Work required: Go through the listing below and output exactly the line with "TP1: test point (VBUS) -> none", the line with "TH2: 4.7k (3V3, LIGHT) -> 4.7k (LIGHT, VBUS)", and each line between; omit the rest.
- Opening Delimiter -
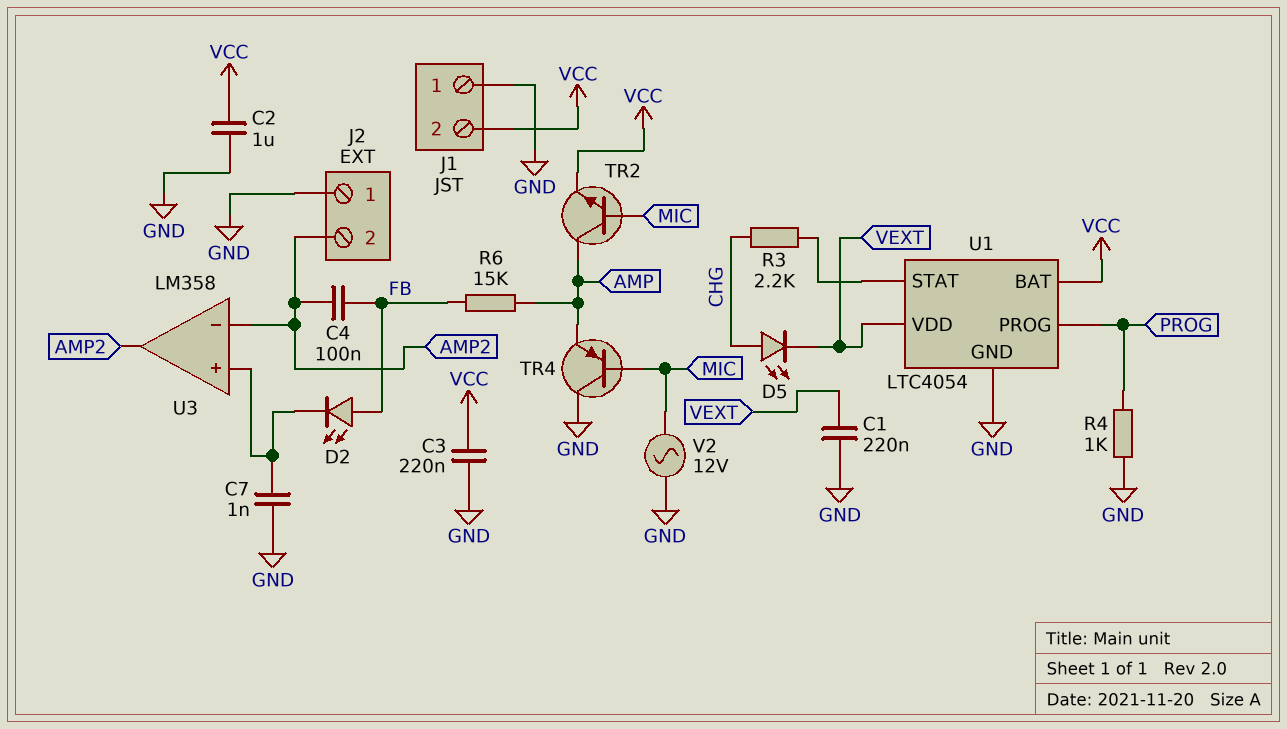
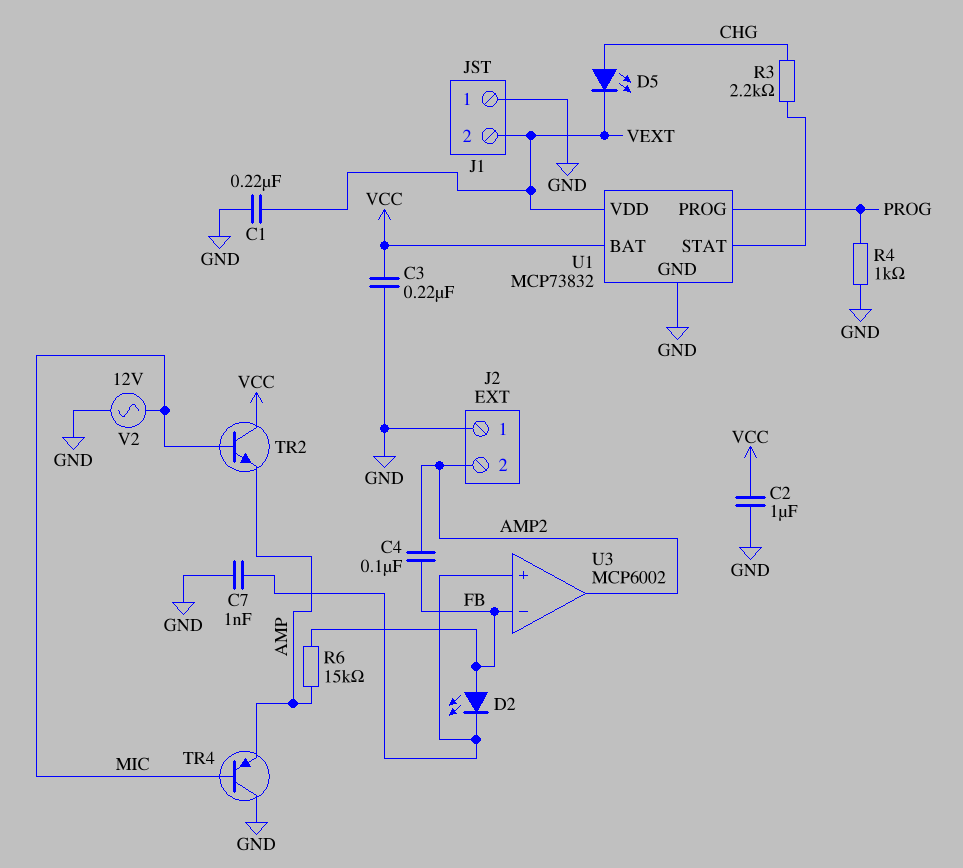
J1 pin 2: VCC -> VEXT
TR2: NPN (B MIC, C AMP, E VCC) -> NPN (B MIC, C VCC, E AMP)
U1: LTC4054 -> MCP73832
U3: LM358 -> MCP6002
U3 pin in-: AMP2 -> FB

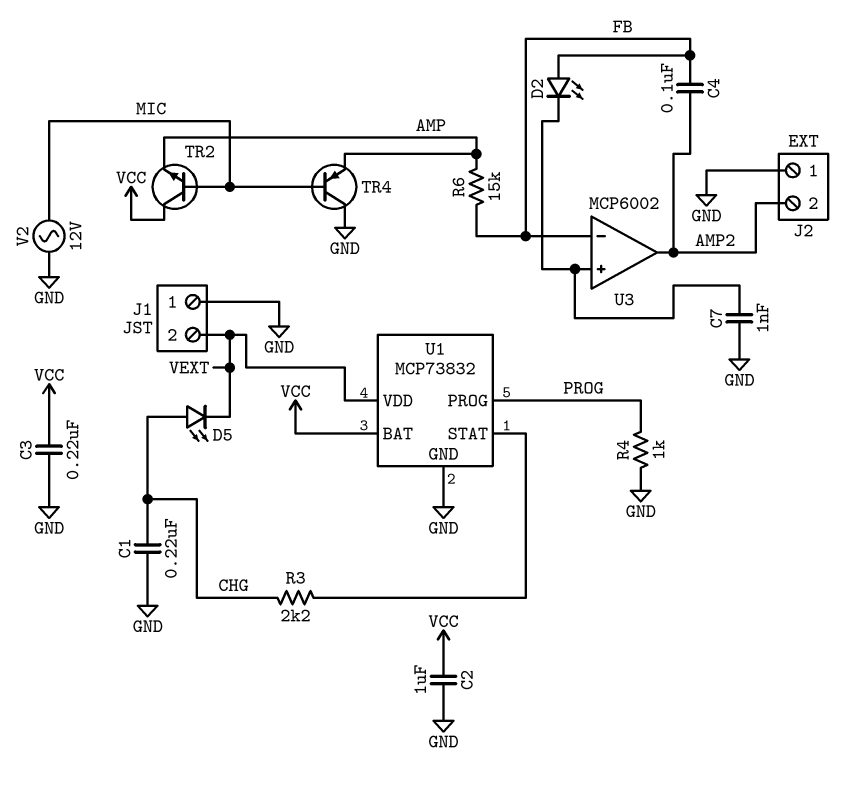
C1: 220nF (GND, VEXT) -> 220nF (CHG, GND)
- Closing Delimiter -
- Opening Delimiter -
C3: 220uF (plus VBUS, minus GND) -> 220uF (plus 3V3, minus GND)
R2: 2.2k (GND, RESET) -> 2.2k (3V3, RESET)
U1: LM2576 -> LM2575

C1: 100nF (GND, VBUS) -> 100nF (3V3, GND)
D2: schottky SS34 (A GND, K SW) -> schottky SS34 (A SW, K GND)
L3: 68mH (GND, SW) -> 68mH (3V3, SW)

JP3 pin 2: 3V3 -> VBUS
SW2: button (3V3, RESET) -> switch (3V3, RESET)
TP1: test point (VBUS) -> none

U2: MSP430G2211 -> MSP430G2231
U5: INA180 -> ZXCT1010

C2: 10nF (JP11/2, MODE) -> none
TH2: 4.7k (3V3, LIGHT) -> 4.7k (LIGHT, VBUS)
- Closing Delimiter -
Answer section:
TP1: test point (VBUS) -> none

U2: MSP430G2211 -> MSP430G2231
U5: INA180 -> ZXCT1010

C2: 10nF (JP11/2, MODE) -> none
TH2: 4.7k (3V3, LIGHT) -> 4.7k (LIGHT, VBUS)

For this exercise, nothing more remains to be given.